== AIM OF THE TASK ==
Whenever a line in the data holds the string "white", pull that line out.

________________

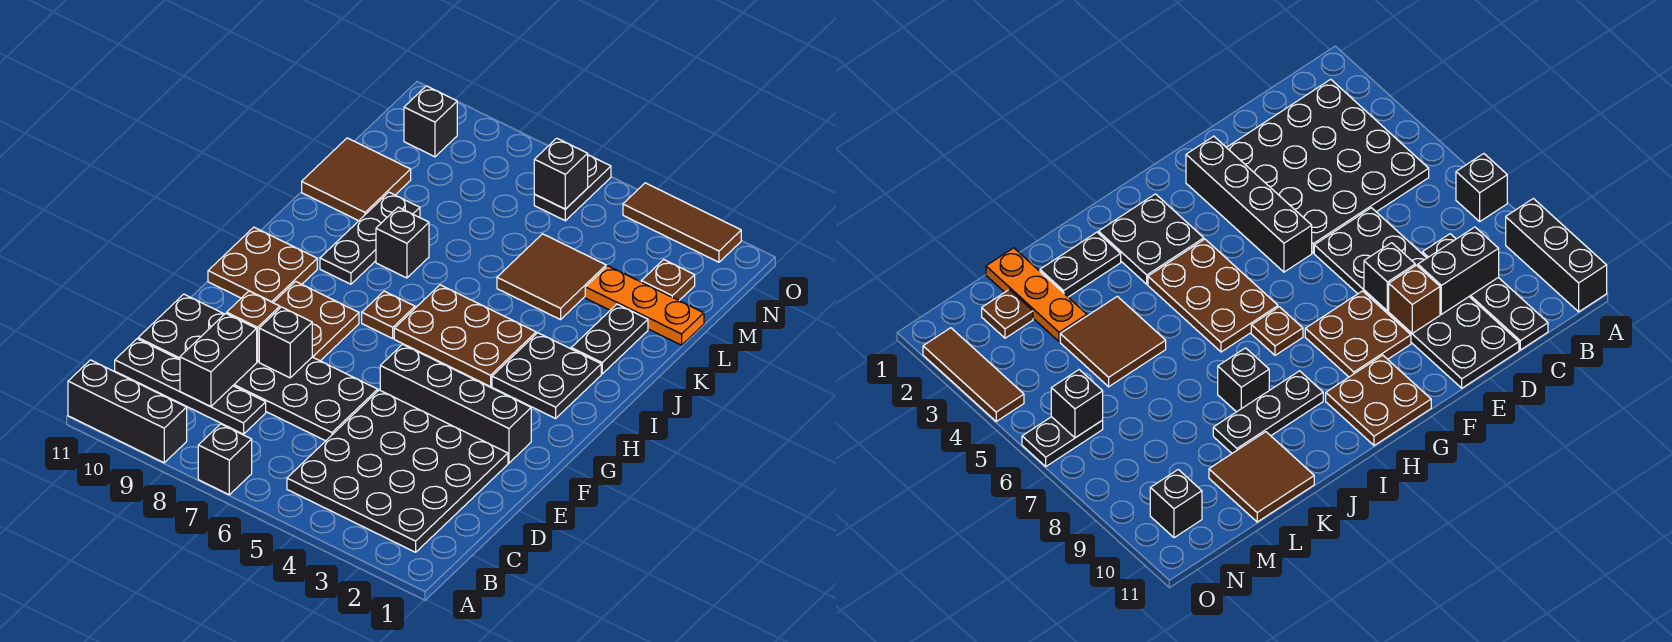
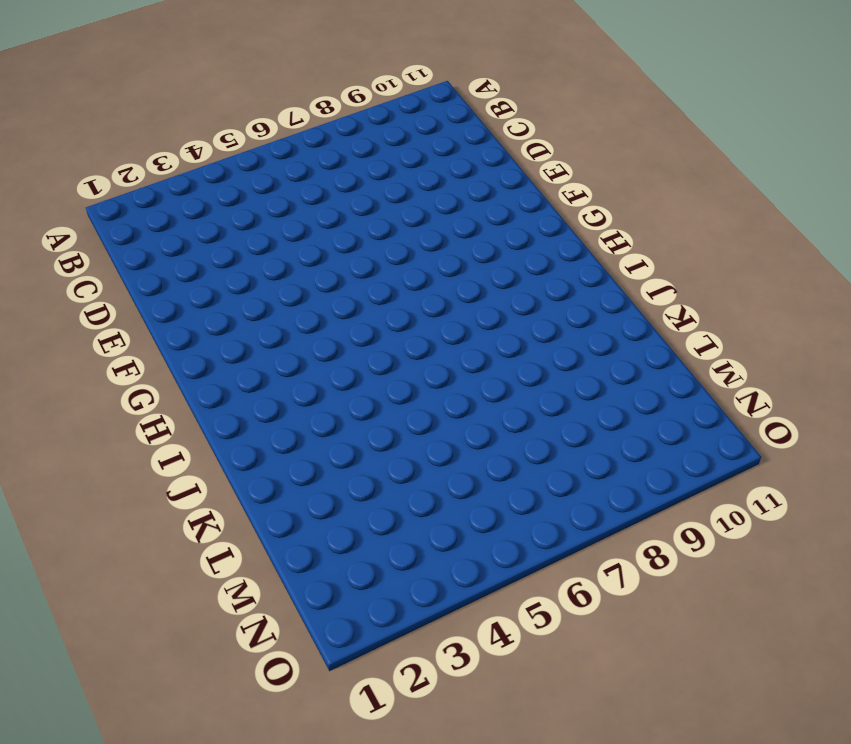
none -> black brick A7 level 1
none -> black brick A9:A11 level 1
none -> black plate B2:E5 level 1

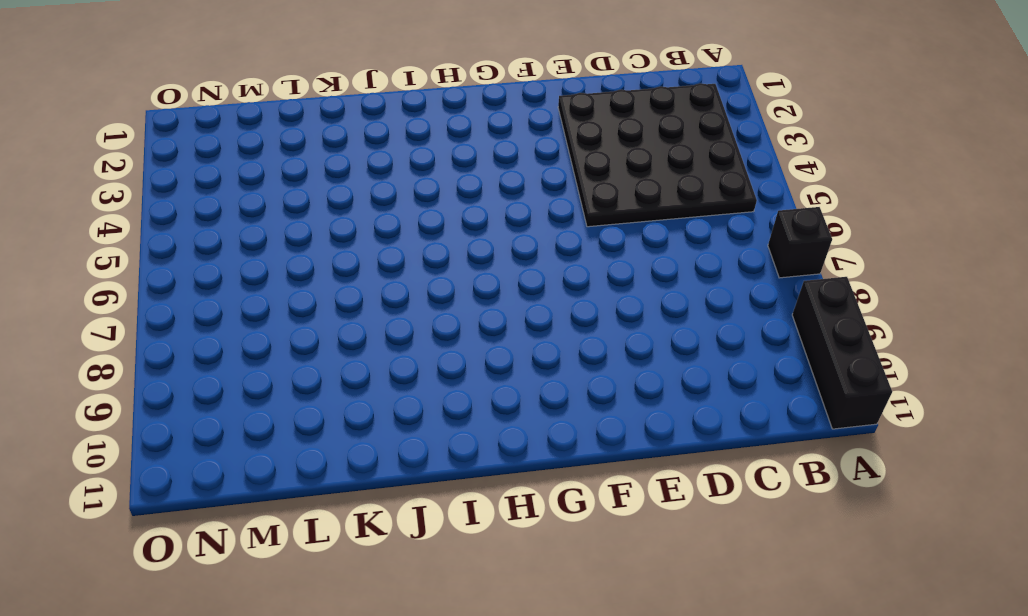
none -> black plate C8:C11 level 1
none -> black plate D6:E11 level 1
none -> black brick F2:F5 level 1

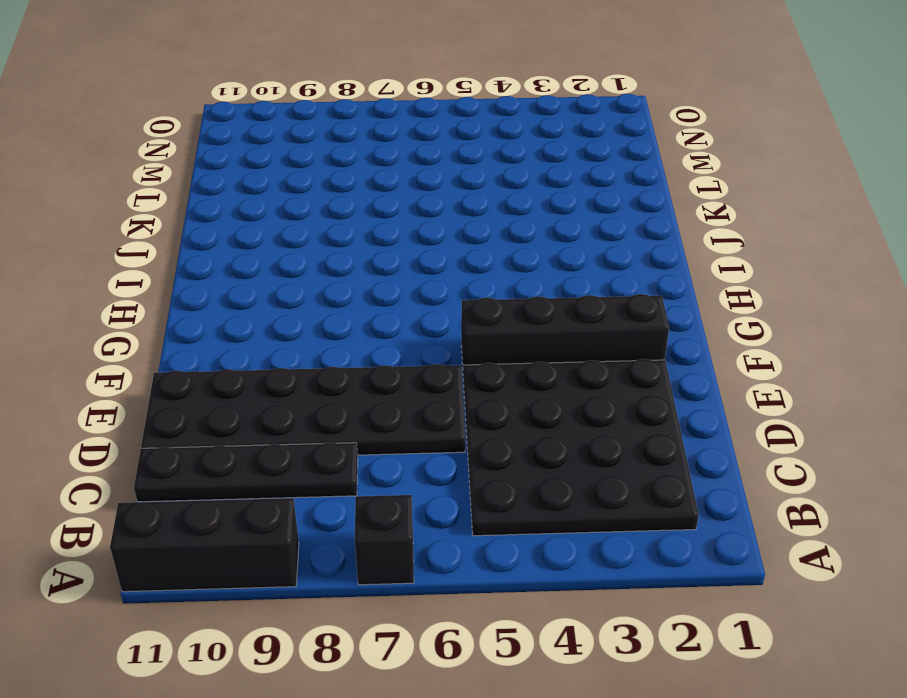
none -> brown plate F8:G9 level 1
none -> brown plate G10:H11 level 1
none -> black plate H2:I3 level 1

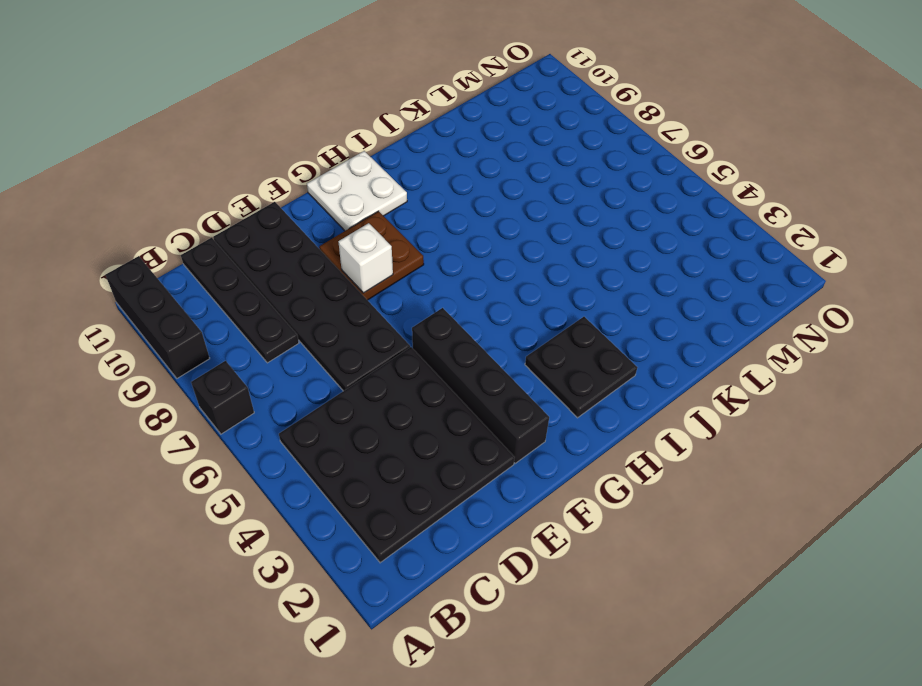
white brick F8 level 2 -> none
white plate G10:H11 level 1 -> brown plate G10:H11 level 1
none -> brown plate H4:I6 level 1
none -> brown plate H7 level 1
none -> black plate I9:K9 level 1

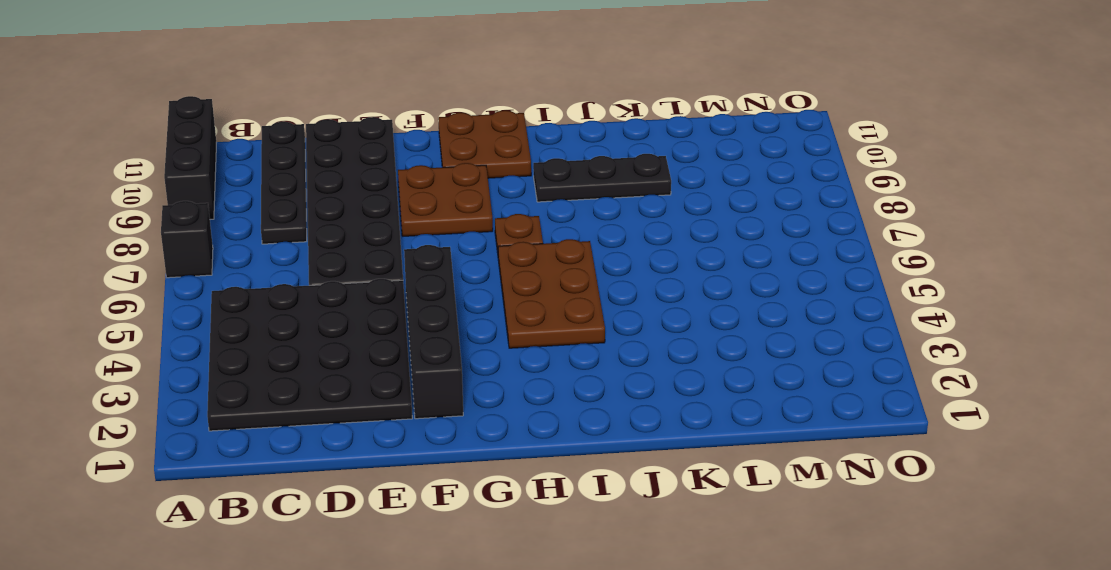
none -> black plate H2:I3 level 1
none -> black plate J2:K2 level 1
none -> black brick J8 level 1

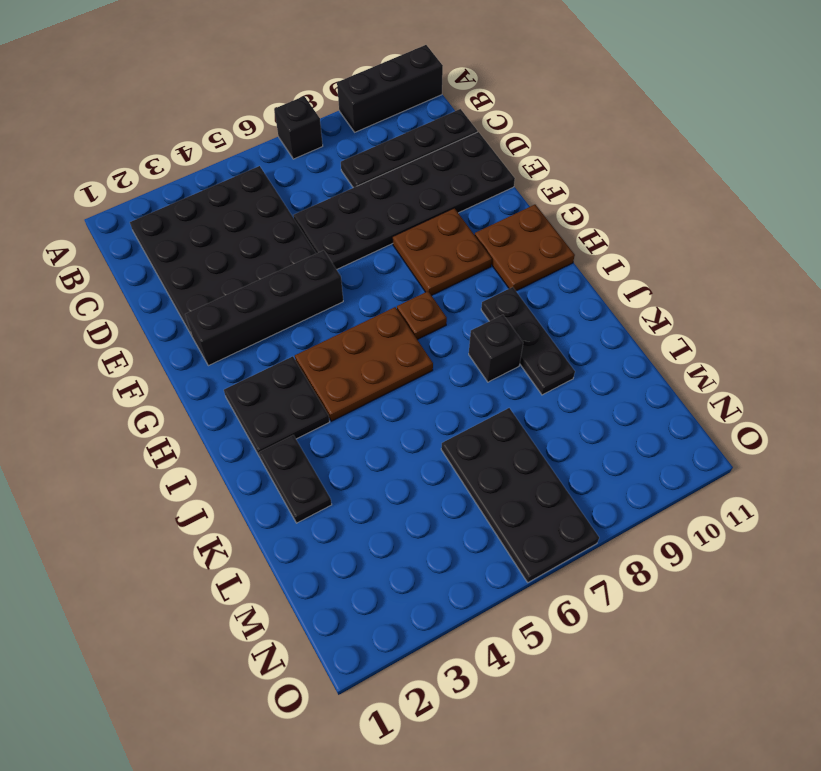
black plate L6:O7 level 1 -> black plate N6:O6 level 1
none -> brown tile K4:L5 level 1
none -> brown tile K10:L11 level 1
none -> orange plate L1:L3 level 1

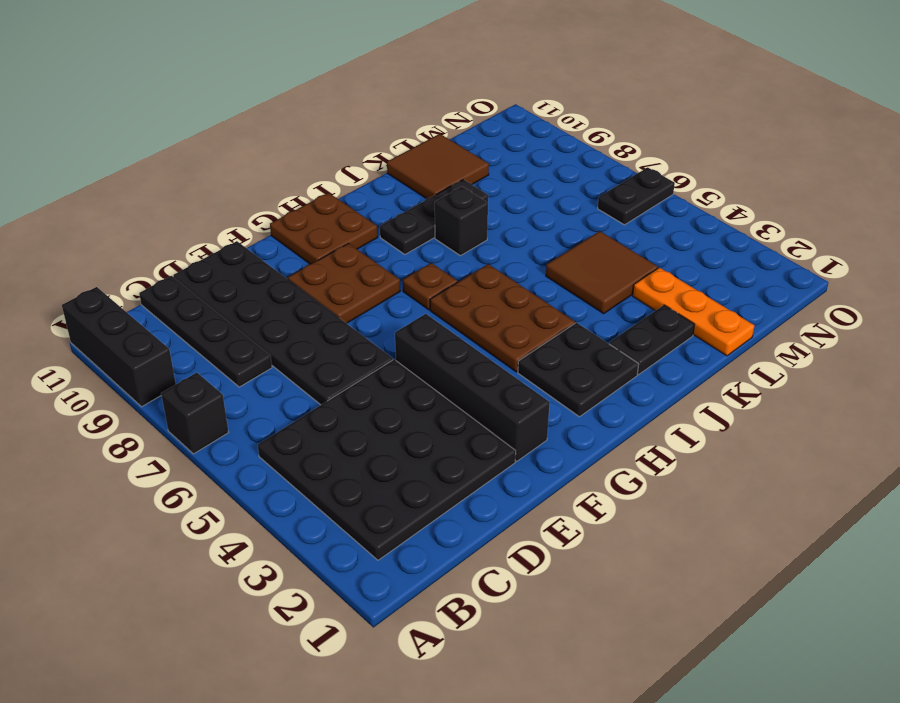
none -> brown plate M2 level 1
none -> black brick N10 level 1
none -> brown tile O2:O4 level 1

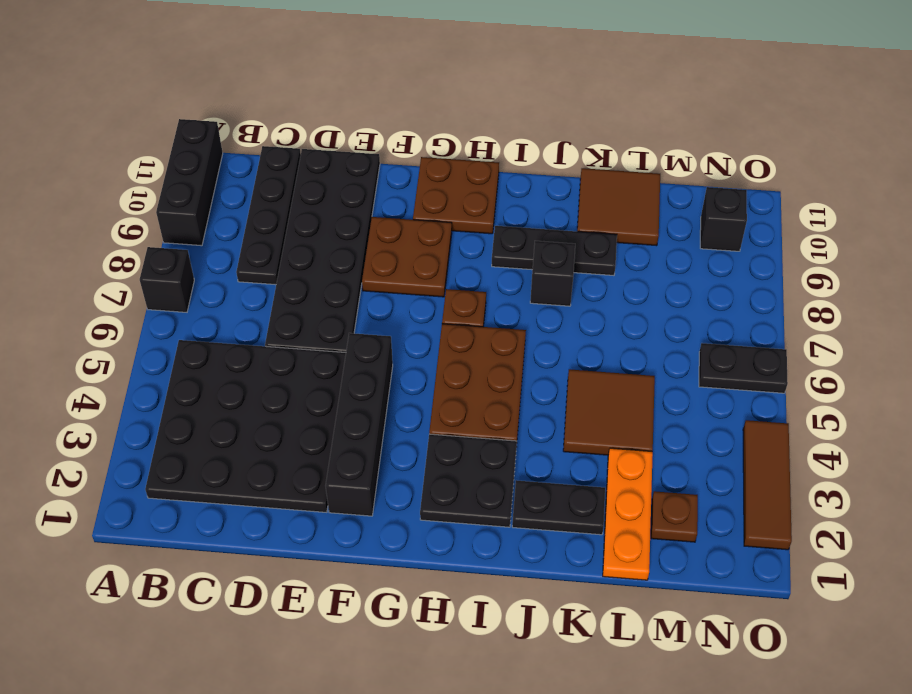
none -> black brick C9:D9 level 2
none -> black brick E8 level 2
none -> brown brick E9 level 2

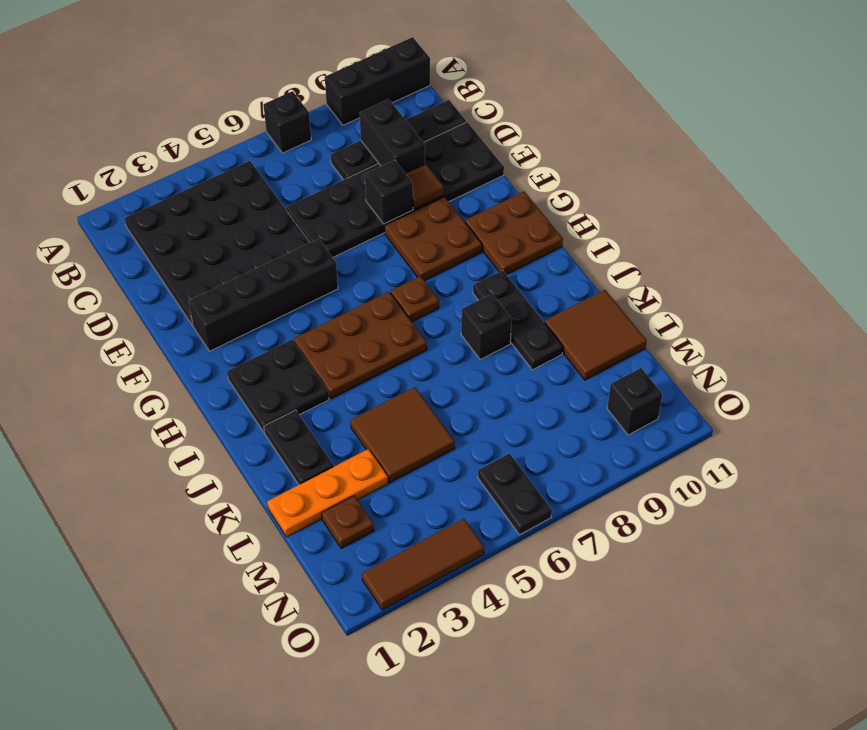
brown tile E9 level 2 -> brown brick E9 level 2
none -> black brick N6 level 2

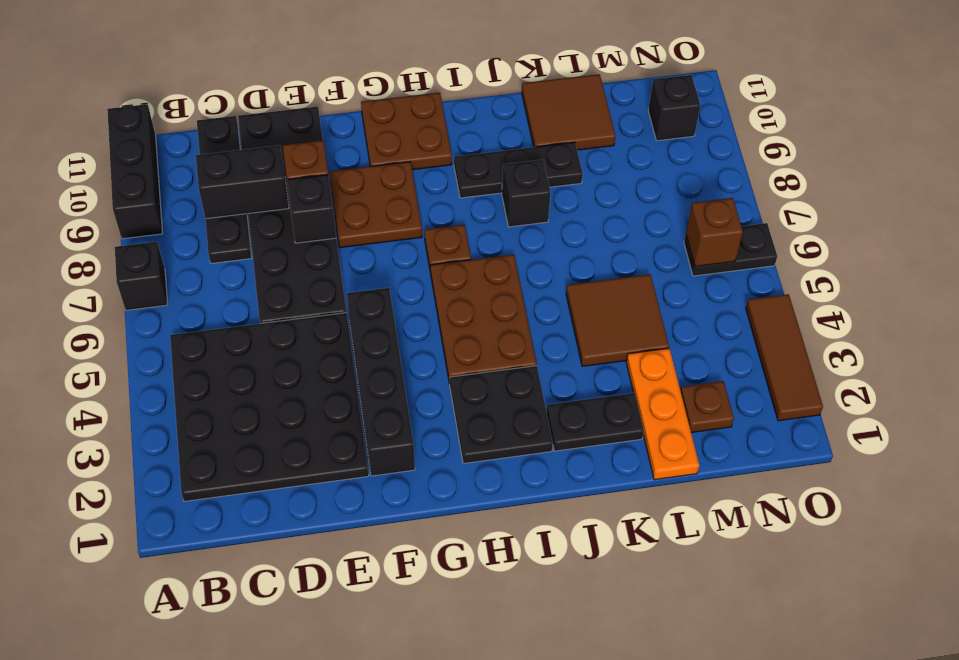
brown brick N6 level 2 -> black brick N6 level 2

________________

== OUTPUT FOR THIS TASK ==
white brick F8 level 2 -> none
white plate G10:H11 level 1 -> brown plate G10:H11 level 1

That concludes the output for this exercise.